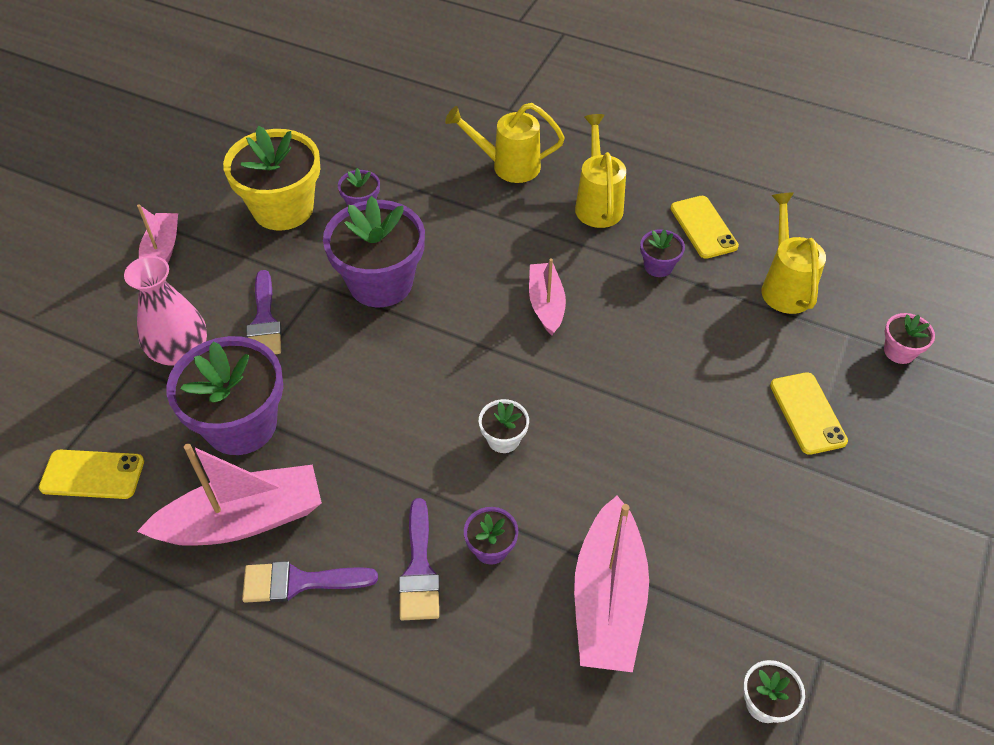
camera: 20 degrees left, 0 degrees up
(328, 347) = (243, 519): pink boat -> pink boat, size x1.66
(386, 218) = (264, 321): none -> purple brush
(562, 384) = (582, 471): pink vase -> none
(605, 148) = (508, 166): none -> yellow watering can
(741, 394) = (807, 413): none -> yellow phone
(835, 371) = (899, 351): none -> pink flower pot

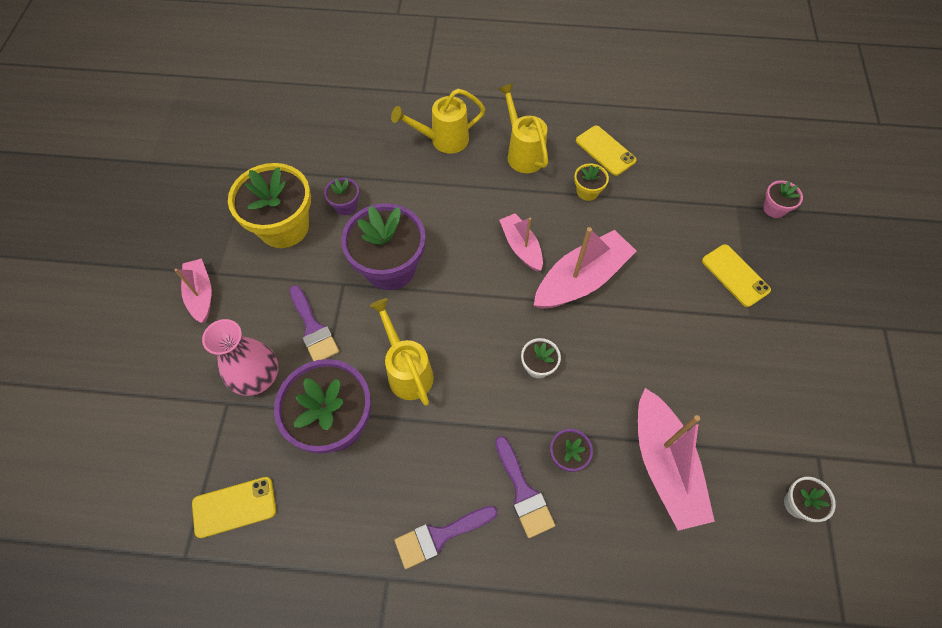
camera: 20 degrees left, 10 degrees up
(243, 519) = (373, 501): pink boat -> pink boat (581, 279)
(658, 266) = (587, 191): purple flower pot -> yellow flower pot
(784, 286) = (679, 181): yellow watering can -> yellow watering can (407, 371)

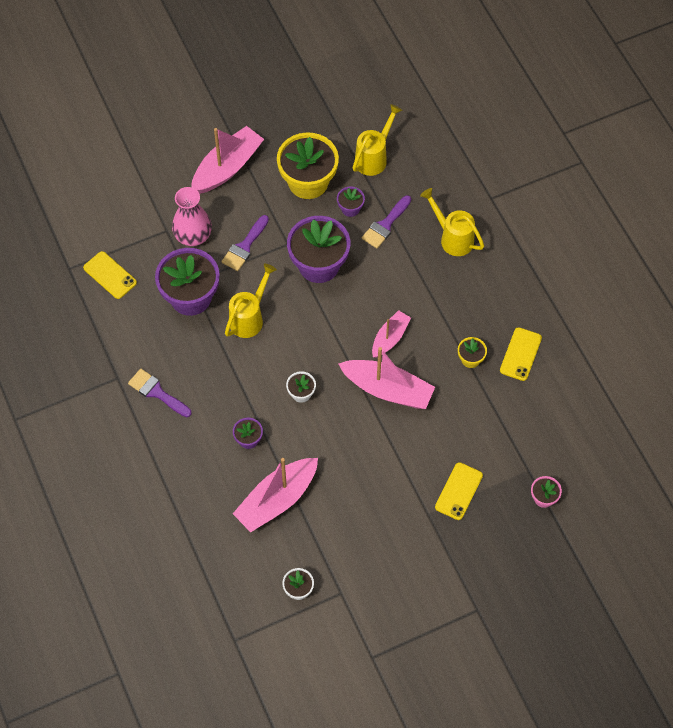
camera: 60 degrees right, 0 degrees up
(201, 294) = (227, 167): pink boat -> pink boat, size x1.66
(522, 153) = (478, 297): yellow watering can -> yellow watering can (374, 157)
(523, 492) = (210, 425): purple brush -> purple brush (385, 225)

===

The problem:
Copy out every line above where "none" is present.

Result for this exercise:
(386, 218) = (264, 321): none -> purple brush
(562, 384) = (582, 471): pink vase -> none
(605, 148) = (508, 166): none -> yellow watering can
(741, 394) = (807, 413): none -> yellow phone
(835, 371) = (899, 351): none -> pink flower pot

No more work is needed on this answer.